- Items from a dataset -
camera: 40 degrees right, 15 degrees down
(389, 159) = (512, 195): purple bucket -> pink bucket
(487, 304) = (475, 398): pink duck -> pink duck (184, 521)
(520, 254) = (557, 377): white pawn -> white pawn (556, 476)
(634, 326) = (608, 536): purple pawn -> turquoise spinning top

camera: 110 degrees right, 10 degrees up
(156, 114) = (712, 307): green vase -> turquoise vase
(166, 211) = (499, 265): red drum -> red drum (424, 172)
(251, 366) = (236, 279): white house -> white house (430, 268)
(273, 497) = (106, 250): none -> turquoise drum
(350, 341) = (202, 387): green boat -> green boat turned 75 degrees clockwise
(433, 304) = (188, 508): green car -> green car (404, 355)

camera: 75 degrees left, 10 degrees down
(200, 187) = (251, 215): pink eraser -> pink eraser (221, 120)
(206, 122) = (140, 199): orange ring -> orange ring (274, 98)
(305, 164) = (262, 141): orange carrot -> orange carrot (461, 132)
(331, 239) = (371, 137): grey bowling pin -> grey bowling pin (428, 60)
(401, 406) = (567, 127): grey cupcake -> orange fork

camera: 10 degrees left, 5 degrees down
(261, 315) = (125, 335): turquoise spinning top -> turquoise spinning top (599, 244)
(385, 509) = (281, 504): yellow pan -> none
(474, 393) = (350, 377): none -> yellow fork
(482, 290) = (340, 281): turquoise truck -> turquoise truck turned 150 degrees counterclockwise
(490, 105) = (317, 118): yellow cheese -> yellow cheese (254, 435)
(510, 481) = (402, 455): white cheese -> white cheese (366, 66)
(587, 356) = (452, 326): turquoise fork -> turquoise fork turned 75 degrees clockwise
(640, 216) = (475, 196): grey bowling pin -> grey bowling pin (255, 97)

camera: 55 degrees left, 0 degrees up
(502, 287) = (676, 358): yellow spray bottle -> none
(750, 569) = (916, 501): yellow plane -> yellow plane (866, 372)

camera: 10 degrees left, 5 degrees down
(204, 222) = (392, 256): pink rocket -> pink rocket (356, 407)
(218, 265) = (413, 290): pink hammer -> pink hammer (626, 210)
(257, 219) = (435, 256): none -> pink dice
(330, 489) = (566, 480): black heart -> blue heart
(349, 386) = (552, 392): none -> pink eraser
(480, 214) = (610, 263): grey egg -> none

- Exercise brief -
Among the records above, which lines hold the word "cheese"? Copy each one.

- Solution to the exercise -
(490, 105) = (317, 118): yellow cheese -> yellow cheese (254, 435)
(510, 481) = (402, 455): white cheese -> white cheese (366, 66)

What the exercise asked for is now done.